(Saved entries)
────────

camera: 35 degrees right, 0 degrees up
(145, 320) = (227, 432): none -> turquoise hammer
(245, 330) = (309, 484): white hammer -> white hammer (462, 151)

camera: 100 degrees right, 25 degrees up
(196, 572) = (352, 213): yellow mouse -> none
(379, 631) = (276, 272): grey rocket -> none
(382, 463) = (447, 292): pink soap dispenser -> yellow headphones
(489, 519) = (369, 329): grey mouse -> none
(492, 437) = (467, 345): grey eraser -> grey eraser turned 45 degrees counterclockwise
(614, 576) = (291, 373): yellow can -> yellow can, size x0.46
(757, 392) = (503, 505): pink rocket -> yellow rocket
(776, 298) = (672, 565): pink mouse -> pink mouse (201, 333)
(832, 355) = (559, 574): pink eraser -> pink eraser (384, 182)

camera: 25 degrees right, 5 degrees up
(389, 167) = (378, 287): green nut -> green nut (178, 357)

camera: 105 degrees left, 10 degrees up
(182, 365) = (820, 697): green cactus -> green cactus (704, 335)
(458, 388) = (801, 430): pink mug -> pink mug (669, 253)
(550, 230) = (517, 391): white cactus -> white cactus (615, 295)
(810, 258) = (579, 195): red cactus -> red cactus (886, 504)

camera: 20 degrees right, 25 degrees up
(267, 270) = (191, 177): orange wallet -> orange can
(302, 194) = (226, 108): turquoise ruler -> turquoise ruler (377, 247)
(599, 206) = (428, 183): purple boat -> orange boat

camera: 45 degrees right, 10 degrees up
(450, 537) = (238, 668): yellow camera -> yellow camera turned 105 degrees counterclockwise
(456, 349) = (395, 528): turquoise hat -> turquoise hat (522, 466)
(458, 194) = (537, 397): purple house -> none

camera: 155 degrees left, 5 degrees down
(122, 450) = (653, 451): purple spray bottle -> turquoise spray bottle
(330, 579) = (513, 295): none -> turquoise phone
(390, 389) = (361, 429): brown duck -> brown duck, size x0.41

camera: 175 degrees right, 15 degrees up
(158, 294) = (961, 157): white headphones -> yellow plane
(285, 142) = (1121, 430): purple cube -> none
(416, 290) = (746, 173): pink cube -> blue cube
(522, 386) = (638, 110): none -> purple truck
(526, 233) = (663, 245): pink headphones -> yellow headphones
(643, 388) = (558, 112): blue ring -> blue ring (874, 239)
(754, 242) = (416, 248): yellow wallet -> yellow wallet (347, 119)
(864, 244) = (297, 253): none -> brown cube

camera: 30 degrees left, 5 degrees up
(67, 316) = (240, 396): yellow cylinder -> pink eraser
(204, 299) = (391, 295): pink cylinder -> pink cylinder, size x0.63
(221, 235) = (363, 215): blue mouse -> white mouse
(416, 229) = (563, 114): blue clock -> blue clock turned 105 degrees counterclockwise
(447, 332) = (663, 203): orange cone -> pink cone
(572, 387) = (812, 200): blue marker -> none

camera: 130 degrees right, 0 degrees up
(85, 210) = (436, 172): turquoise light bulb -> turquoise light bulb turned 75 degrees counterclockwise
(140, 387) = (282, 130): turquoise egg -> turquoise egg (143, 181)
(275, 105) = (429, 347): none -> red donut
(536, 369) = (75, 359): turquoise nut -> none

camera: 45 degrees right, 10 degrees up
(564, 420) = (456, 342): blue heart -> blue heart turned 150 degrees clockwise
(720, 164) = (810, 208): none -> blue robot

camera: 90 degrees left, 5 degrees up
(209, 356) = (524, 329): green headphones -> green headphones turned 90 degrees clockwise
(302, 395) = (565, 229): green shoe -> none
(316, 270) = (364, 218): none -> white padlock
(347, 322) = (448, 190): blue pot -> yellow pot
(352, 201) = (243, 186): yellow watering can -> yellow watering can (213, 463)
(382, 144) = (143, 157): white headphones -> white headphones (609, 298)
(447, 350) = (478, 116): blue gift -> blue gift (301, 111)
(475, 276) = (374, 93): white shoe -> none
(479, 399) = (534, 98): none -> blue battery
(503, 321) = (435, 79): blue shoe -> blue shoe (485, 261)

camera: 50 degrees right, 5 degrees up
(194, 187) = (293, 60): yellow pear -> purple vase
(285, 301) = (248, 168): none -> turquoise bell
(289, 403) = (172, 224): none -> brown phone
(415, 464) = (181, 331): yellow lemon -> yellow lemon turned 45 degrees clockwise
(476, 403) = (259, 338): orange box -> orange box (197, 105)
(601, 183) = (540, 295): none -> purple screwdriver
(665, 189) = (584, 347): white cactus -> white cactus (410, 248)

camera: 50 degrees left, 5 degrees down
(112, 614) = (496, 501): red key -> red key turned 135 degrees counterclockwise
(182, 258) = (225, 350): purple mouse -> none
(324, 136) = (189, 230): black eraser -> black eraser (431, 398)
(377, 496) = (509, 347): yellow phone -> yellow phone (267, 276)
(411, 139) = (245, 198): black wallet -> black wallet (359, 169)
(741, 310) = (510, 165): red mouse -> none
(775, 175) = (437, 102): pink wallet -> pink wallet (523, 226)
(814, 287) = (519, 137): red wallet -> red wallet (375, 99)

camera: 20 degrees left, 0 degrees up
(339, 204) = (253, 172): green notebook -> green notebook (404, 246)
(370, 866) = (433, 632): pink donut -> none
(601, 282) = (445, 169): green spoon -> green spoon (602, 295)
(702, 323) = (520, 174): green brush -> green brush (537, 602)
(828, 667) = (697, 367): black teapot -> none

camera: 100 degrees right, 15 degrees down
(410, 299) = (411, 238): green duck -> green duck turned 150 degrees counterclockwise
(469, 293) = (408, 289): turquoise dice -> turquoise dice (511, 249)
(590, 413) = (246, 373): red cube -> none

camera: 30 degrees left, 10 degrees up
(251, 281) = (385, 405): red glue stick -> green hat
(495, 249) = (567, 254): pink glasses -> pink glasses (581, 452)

────────

ABOUT THIS TASK
Your reply must be one number, namely the count of lines above that hold the string "white".

ANSWER FOR THE TASK
8